Here the answer must be the exact run of lines from the line holding "yellow star: (40, 54) -> (13, 76), moved" to the end of the material below, and nothing else.

+ + + + + + +

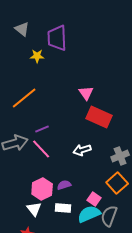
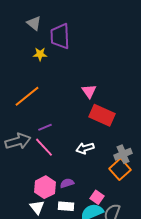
gray triangle: (22, 29) -> (34, 23), moved
orange square: (117, 183) -> (120, 169), moved

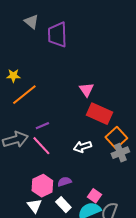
yellow star: (40, 54) -> (13, 76), moved
orange square: (120, 169) -> (116, 138), moved
white rectangle: (66, 206) -> (63, 205), turned 42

+ + + + + + +

#### Answer to this task:
yellow star: (40, 54) -> (13, 76), moved
orange square: (120, 169) -> (116, 138), moved
white rectangle: (66, 206) -> (63, 205), turned 42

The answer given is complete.